--- PROVIDED INFORMATION Enclosed Below ---

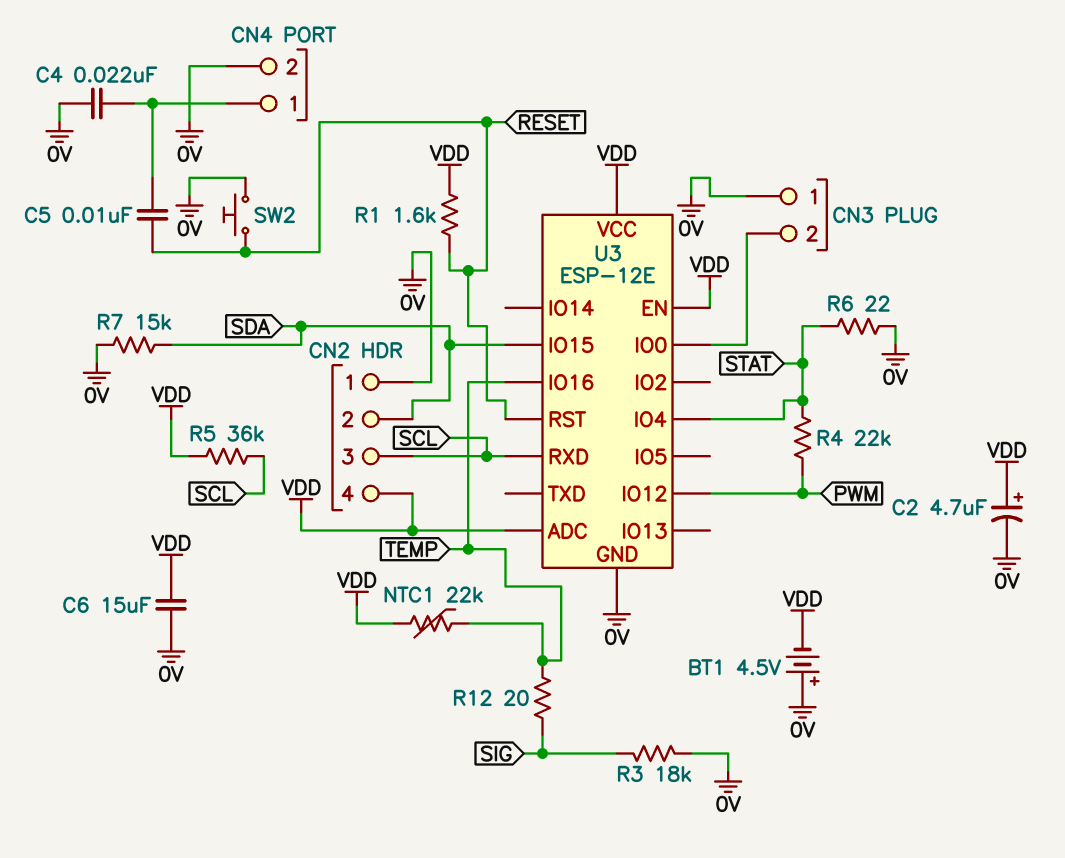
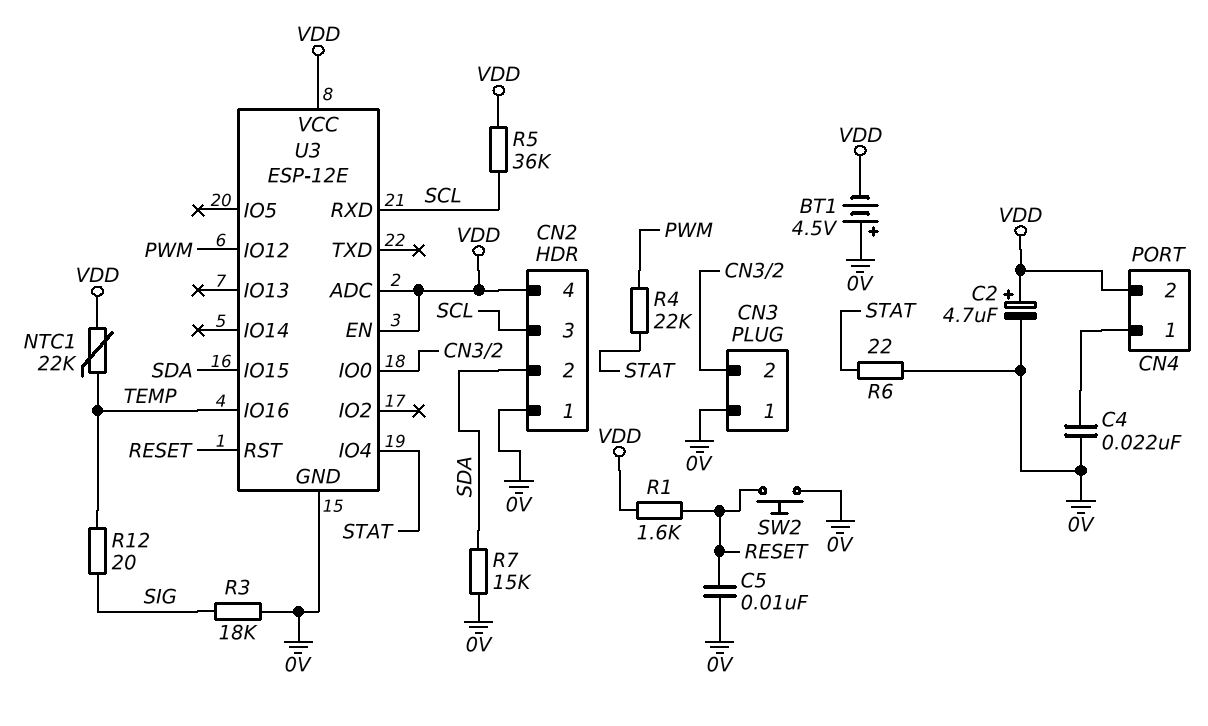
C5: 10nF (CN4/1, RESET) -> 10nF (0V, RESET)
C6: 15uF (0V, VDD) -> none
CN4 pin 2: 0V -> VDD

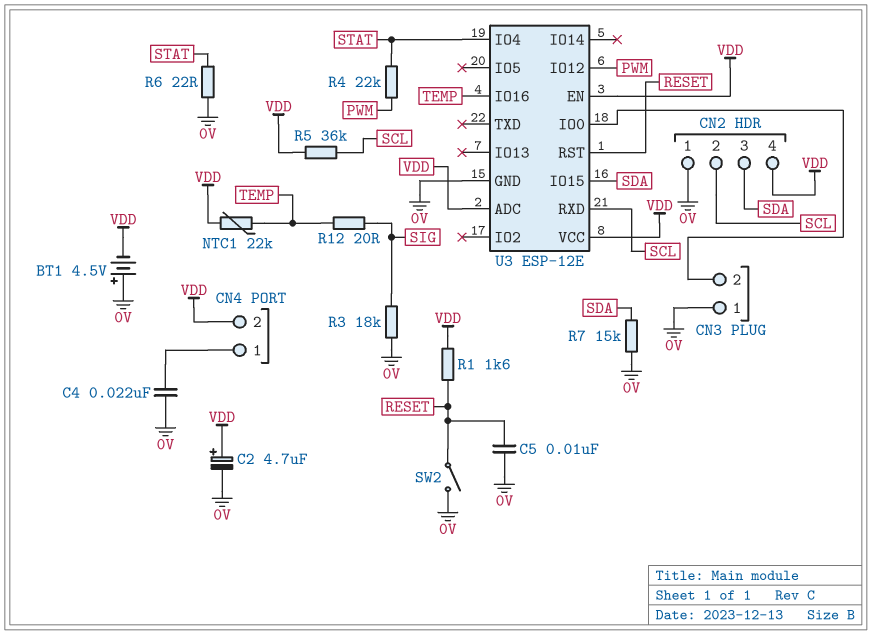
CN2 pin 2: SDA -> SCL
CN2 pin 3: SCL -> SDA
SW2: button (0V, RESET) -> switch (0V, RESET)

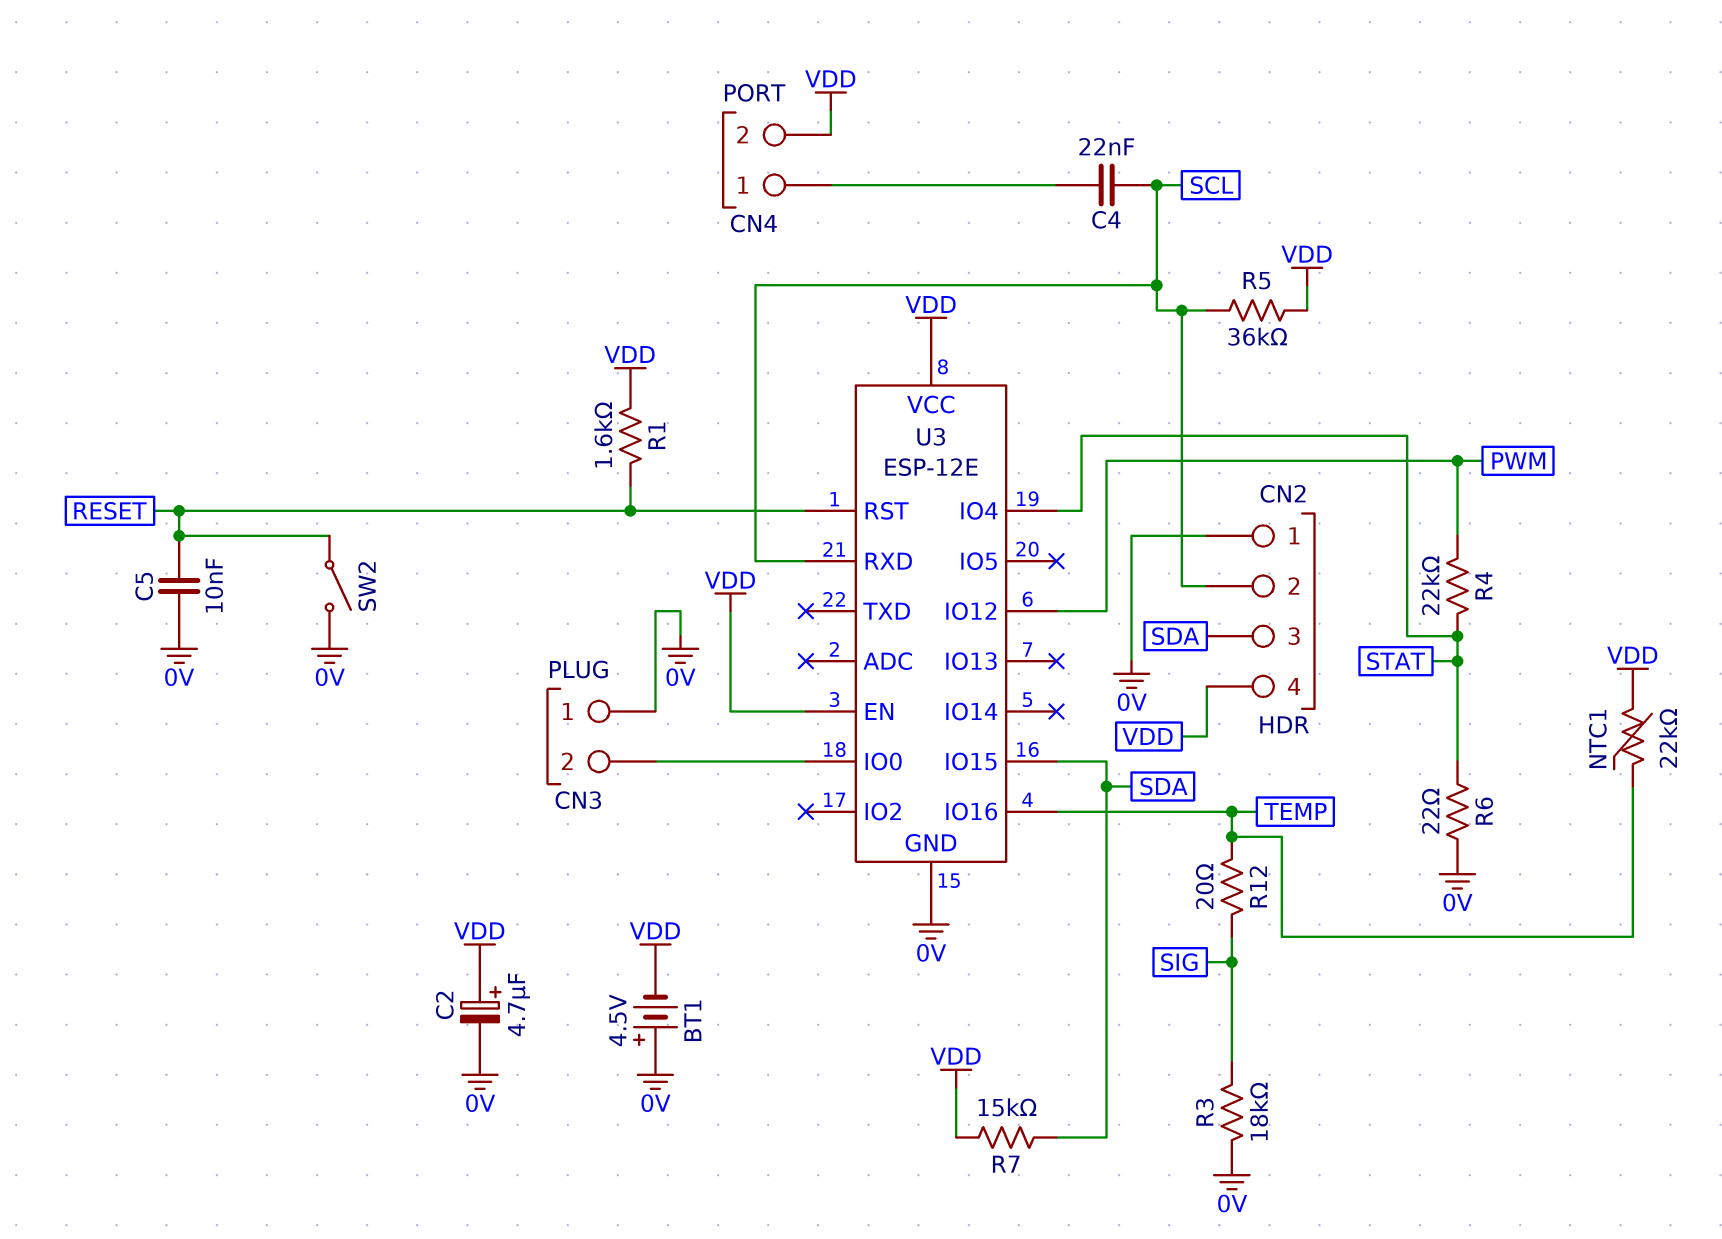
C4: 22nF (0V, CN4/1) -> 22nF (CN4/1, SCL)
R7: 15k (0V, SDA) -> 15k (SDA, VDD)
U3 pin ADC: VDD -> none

--- End of Enclosed PROVIDED INFORMATION ---

PROBLEM DETAILS
In the records above, collect each line with "none".

TASK OUTPUT
C6: 15uF (0V, VDD) -> none
U3 pin ADC: VDD -> none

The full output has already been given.